EXERCISE REQUIREMENTS: Among the entries below, how many lines hold "white"? Only the number is wanted.

[Object tracking records]
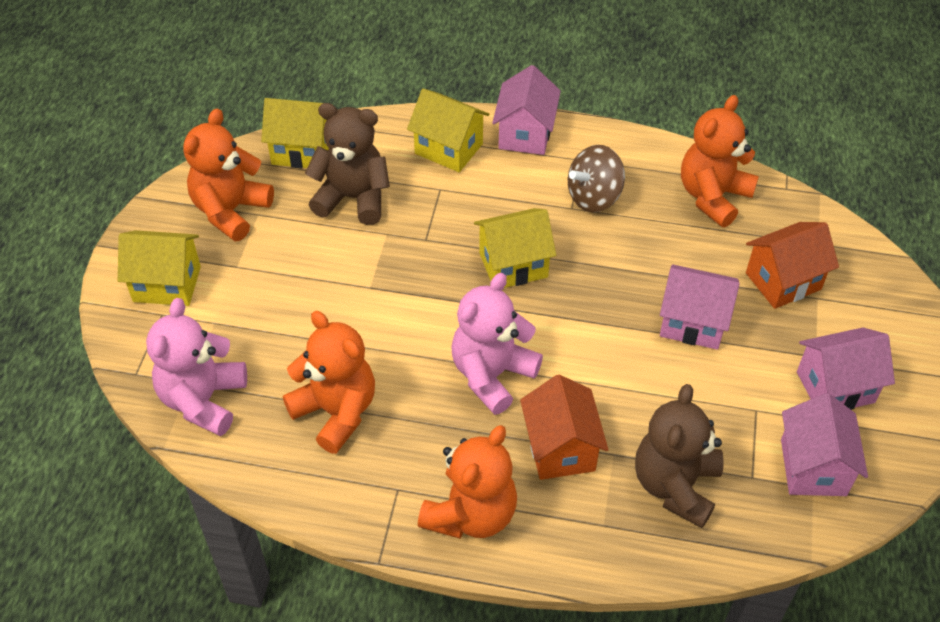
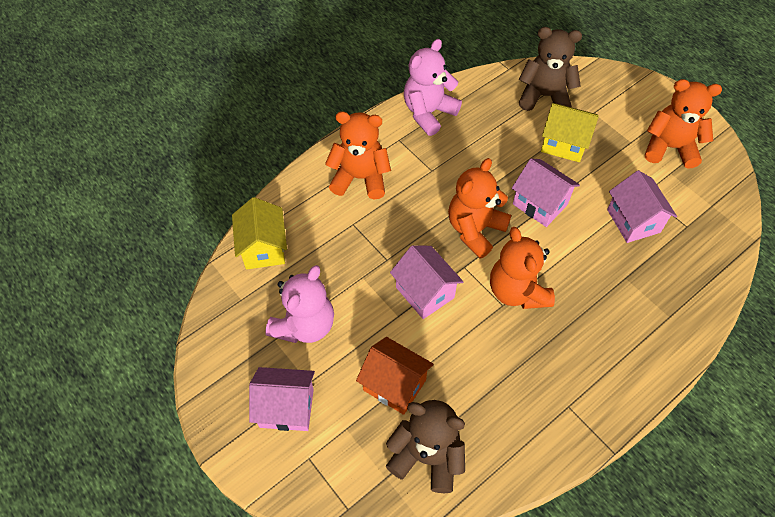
brown spinning top: 1 -> 0
orange house: 2 -> 1
yellow house: 4 -> 2

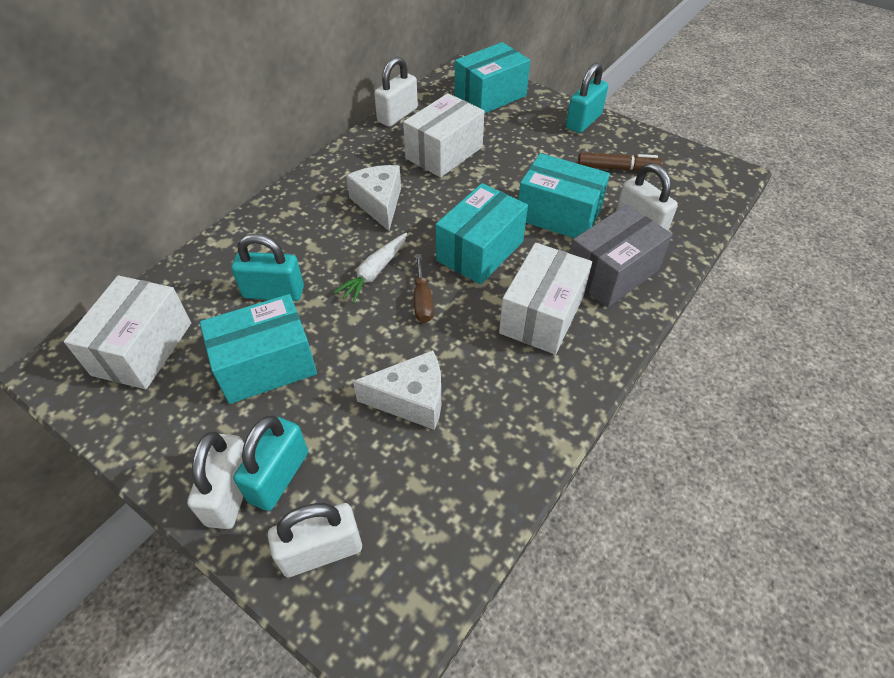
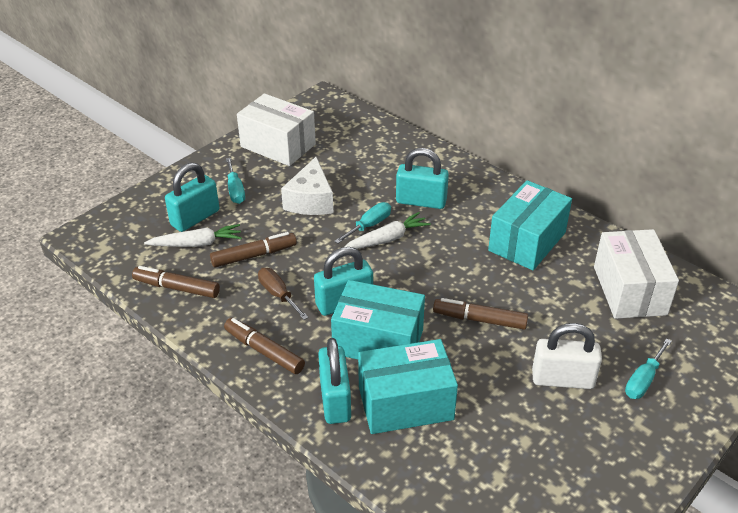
brown marker: 1 -> 4
grey box: 1 -> 0
turquoise box: 4 -> 3
turquoise padlock: 3 -> 4
turquoise screwdriver: 0 -> 3
white box: 3 -> 2
white carrot: 1 -> 2
white cheese: 2 -> 1
white padlock: 4 -> 1

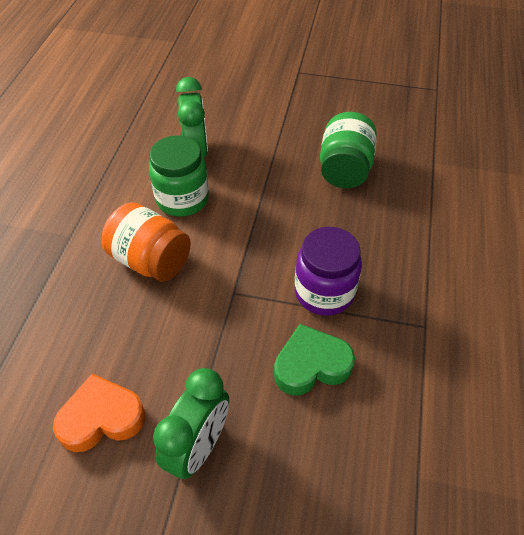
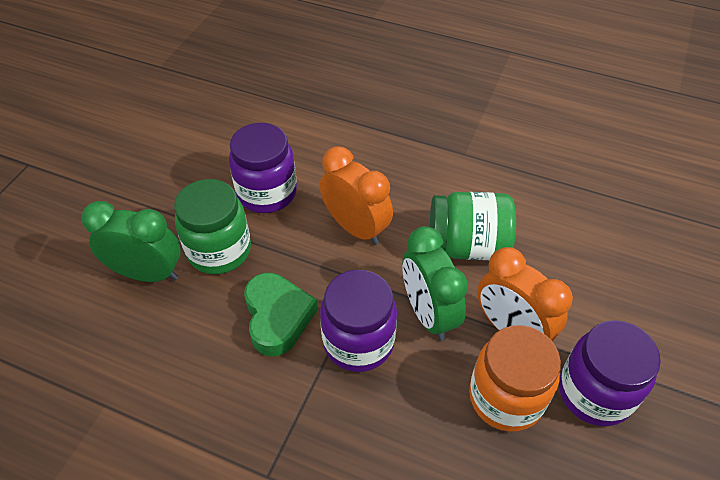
orange clock: 0 -> 2
orange heart: 1 -> 0
purple jar: 1 -> 3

ANSWER BOX: 4